Provided records

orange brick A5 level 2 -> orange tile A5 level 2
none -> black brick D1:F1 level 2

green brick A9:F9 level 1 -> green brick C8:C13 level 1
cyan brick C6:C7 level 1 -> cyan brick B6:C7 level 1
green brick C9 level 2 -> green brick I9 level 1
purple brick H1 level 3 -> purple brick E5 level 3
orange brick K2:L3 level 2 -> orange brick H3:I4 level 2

Requirement
Print out the whole of the material above exactly as it stands.

Result of this exercise
orange brick A5 level 2 -> orange tile A5 level 2
none -> black brick D1:F1 level 2

green brick A9:F9 level 1 -> green brick C8:C13 level 1
cyan brick C6:C7 level 1 -> cyan brick B6:C7 level 1
green brick C9 level 2 -> green brick I9 level 1
purple brick H1 level 3 -> purple brick E5 level 3
orange brick K2:L3 level 2 -> orange brick H3:I4 level 2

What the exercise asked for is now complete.